(Task to complete):
I would like the lines below, from the one with "R2: 16k (AGND, RESET) -> 47k (AGND, RESET)" through the one with "U6 pin RST: RESET -> BUF", copied exactly and without any pictures.

(Exercise material):
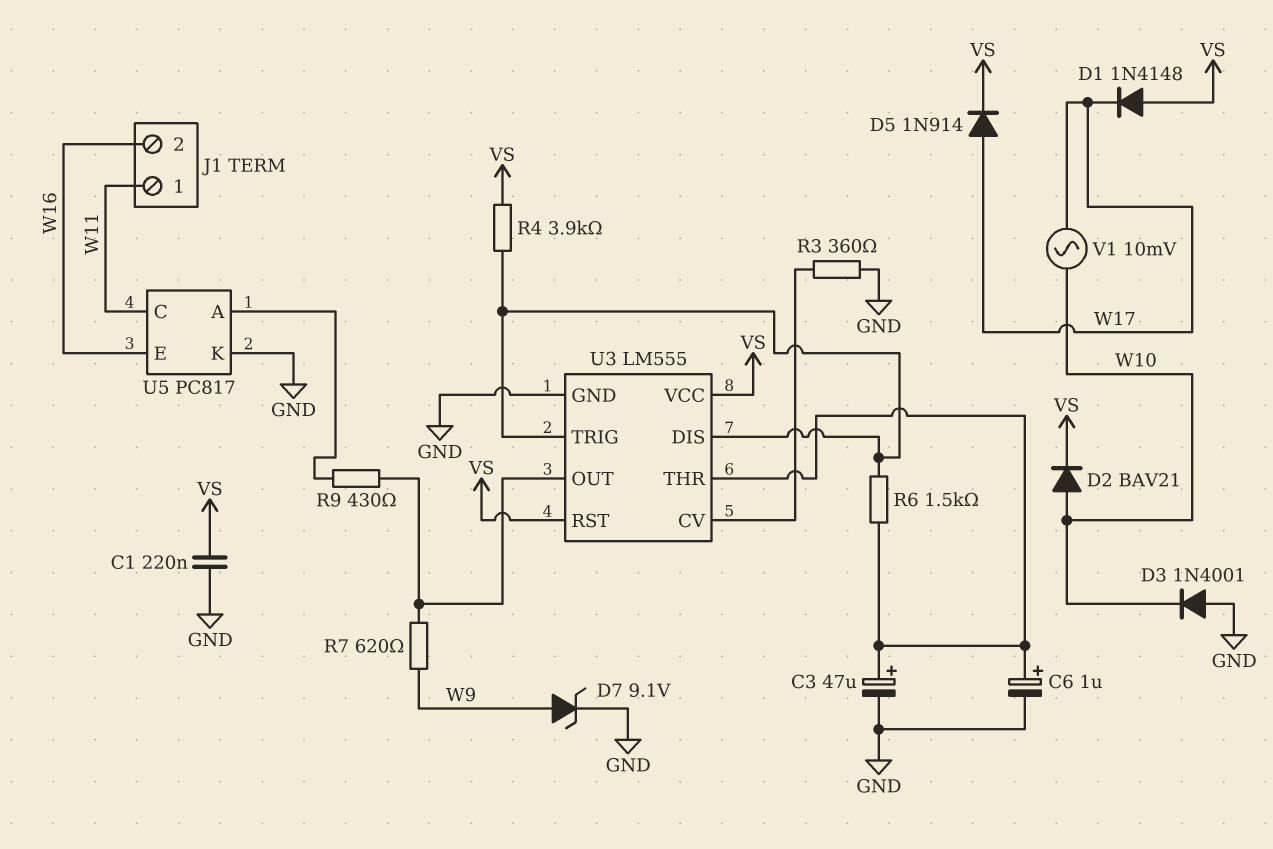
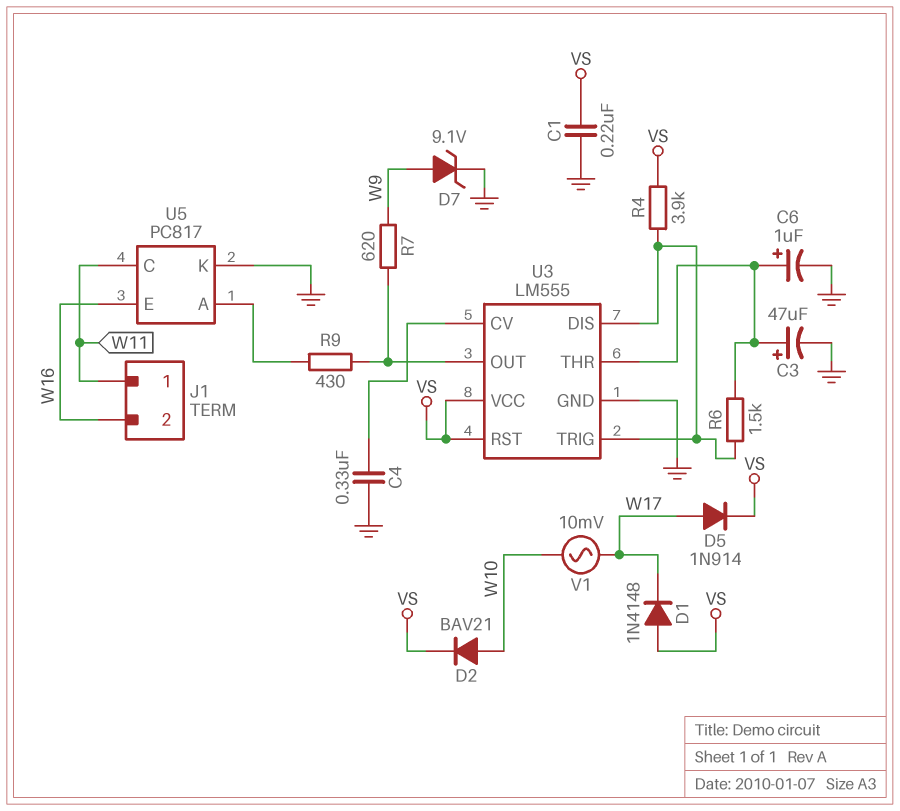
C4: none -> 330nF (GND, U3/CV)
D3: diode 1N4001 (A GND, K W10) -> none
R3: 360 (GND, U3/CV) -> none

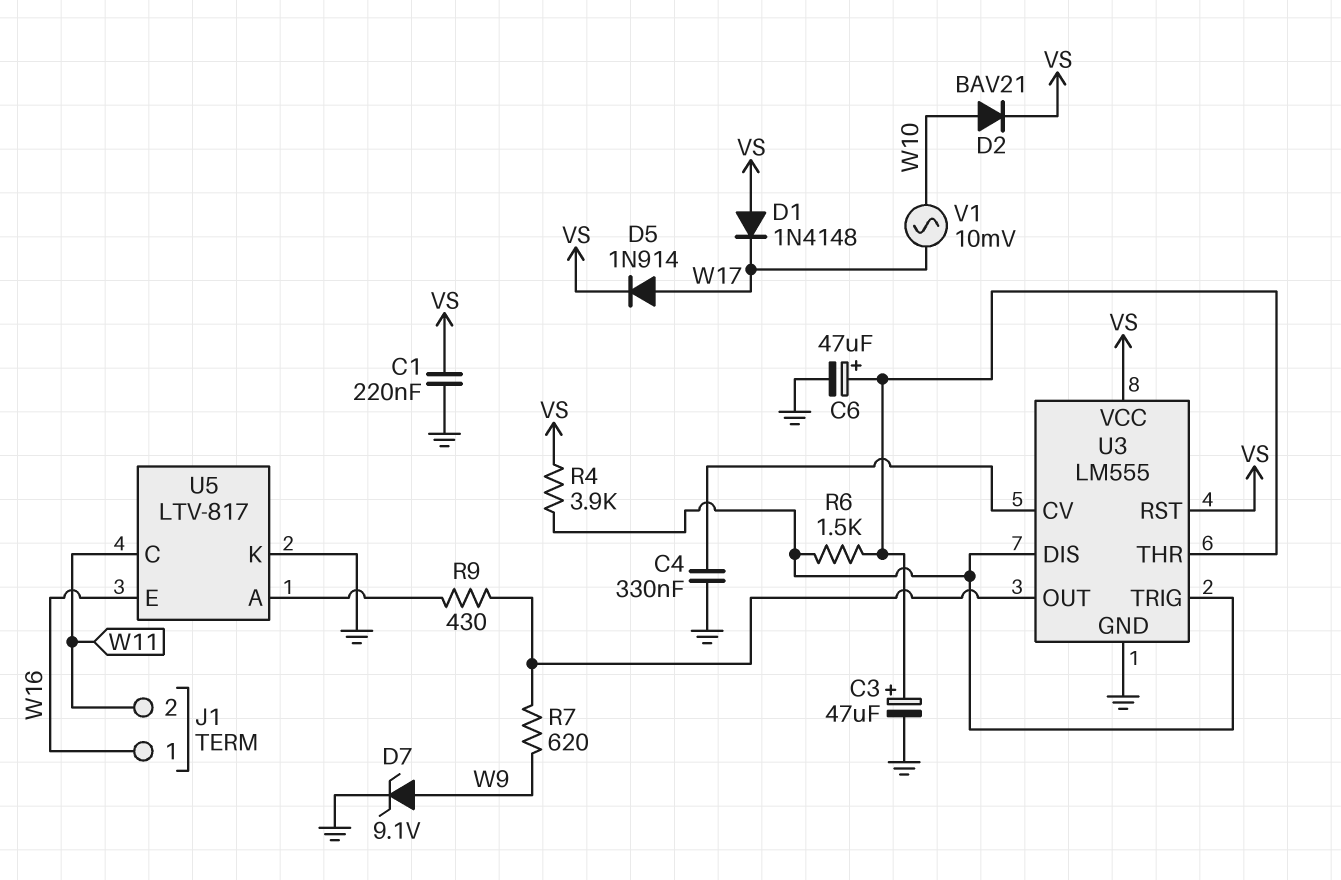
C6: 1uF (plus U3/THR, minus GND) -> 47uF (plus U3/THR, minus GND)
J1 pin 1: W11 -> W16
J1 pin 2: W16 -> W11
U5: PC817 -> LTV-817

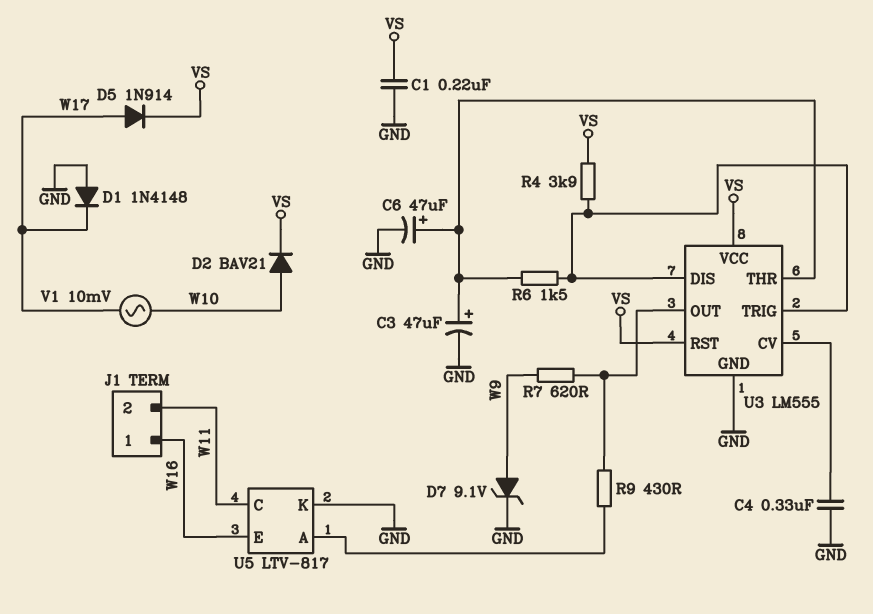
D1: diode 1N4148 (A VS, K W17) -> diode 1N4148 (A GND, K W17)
...
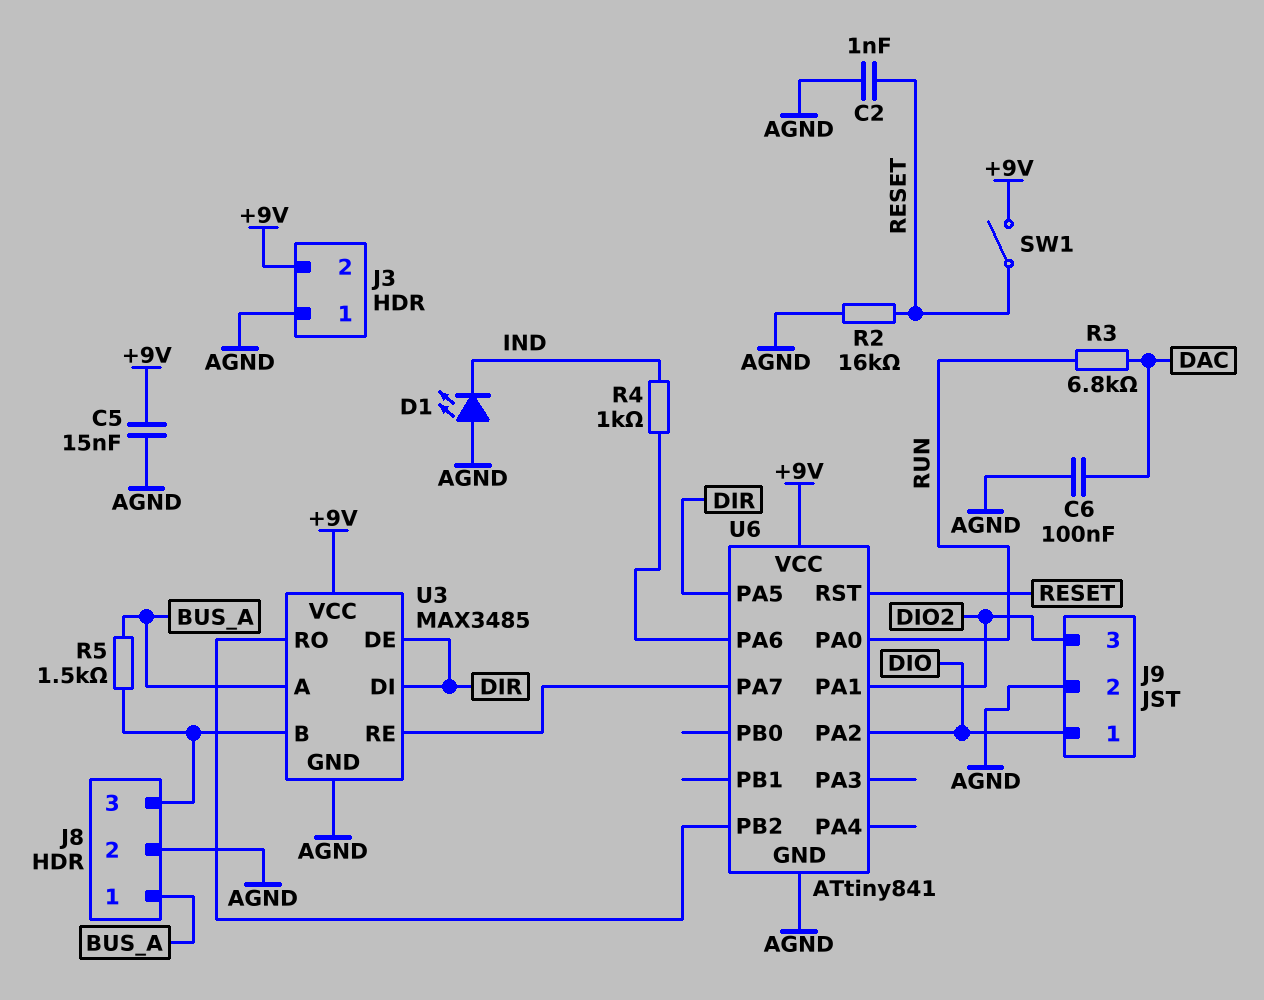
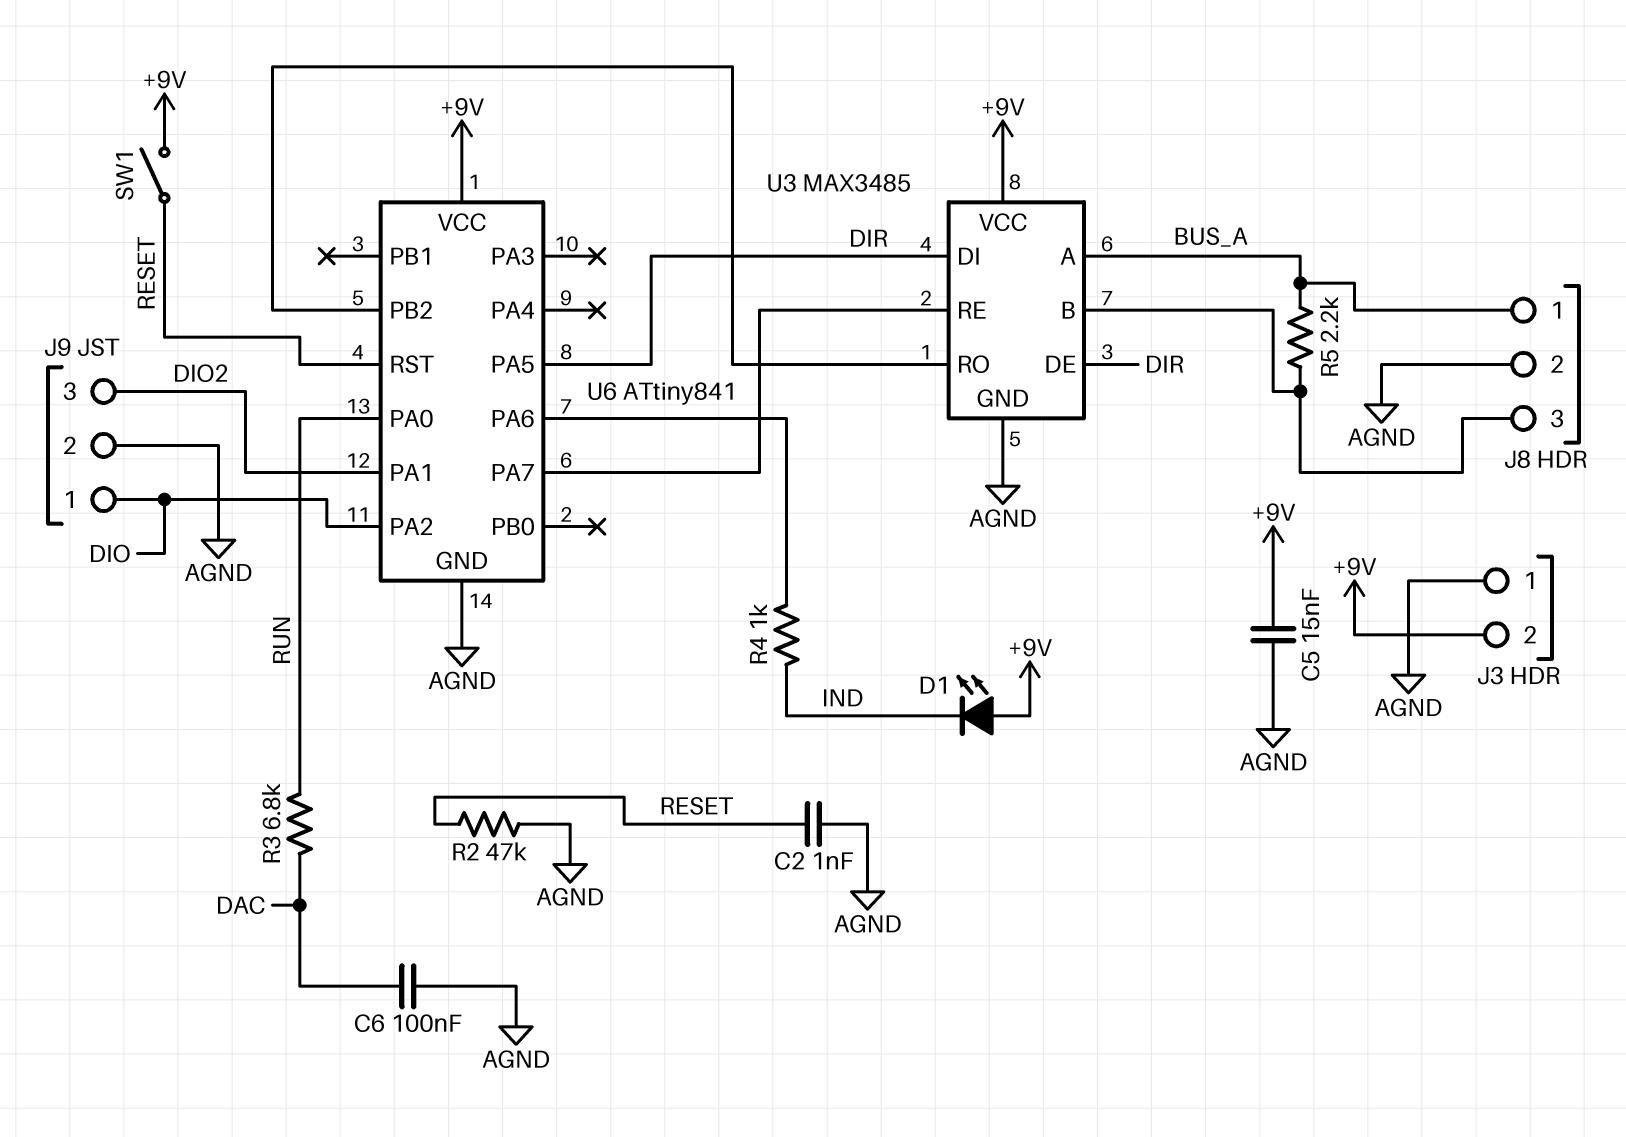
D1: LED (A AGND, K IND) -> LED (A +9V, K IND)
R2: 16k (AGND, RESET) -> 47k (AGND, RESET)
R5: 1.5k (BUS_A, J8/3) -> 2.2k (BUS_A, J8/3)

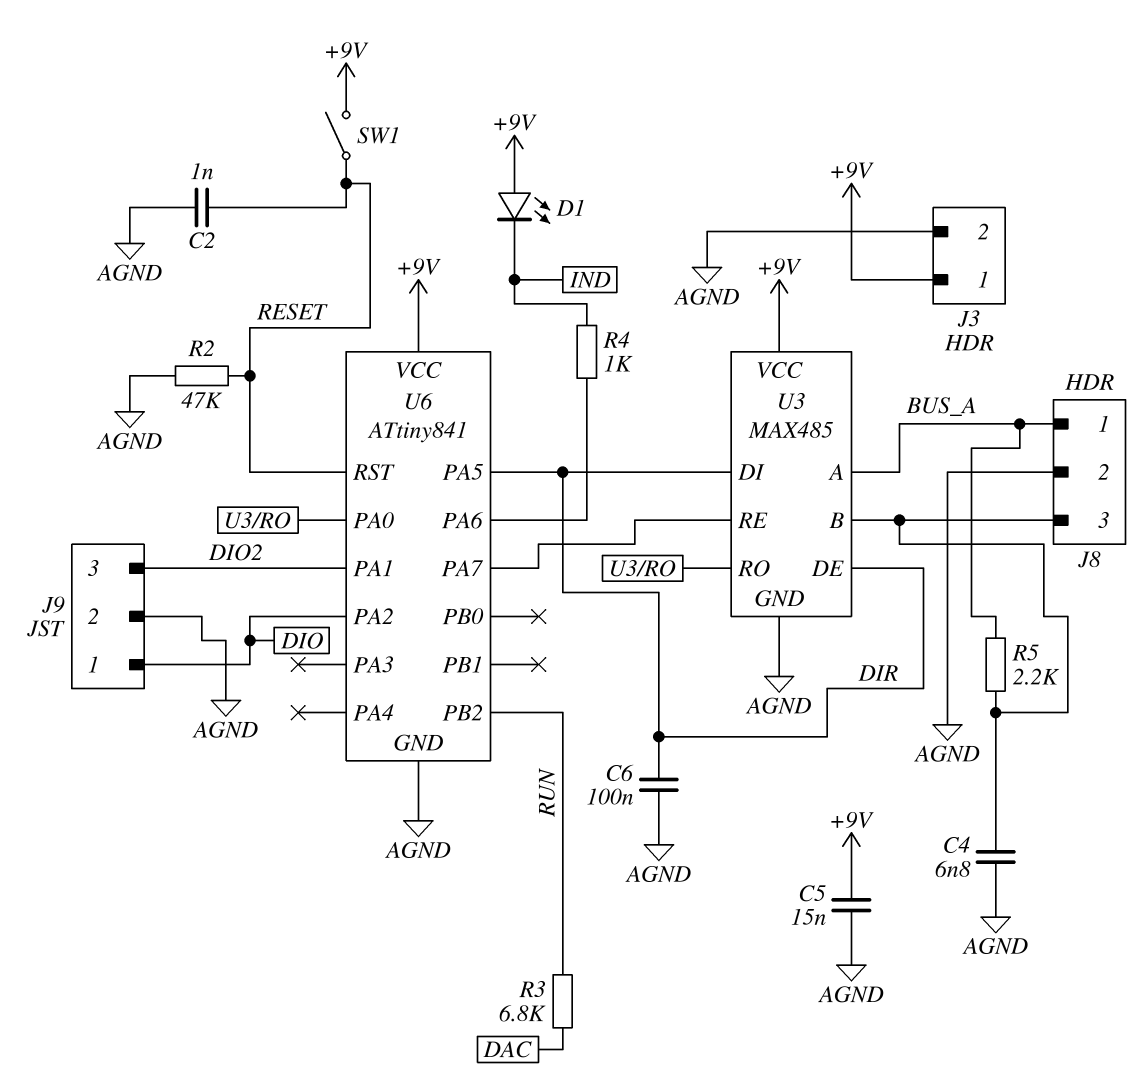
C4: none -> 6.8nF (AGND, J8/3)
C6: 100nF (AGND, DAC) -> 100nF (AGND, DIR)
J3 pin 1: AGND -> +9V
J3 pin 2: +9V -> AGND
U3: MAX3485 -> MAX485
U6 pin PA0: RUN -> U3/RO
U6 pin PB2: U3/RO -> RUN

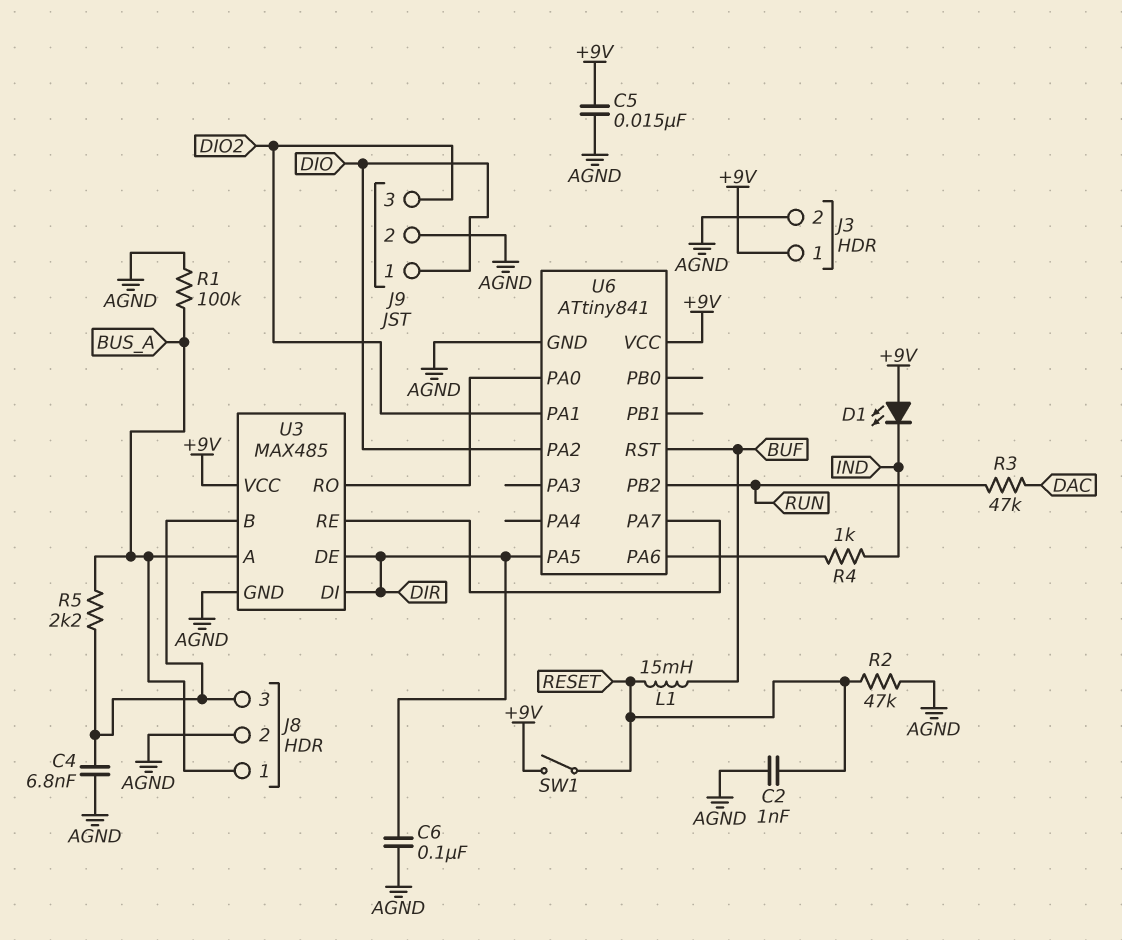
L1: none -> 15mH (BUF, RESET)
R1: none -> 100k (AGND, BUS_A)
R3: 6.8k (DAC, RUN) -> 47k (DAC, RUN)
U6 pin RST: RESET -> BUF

(Response area):
R2: 16k (AGND, RESET) -> 47k (AGND, RESET)
R5: 1.5k (BUS_A, J8/3) -> 2.2k (BUS_A, J8/3)

C4: none -> 6.8nF (AGND, J8/3)
C6: 100nF (AGND, DAC) -> 100nF (AGND, DIR)
J3 pin 1: AGND -> +9V
J3 pin 2: +9V -> AGND
U3: MAX3485 -> MAX485
U6 pin PA0: RUN -> U3/RO
U6 pin PB2: U3/RO -> RUN

L1: none -> 15mH (BUF, RESET)
R1: none -> 100k (AGND, BUS_A)
R3: 6.8k (DAC, RUN) -> 47k (DAC, RUN)
U6 pin RST: RESET -> BUF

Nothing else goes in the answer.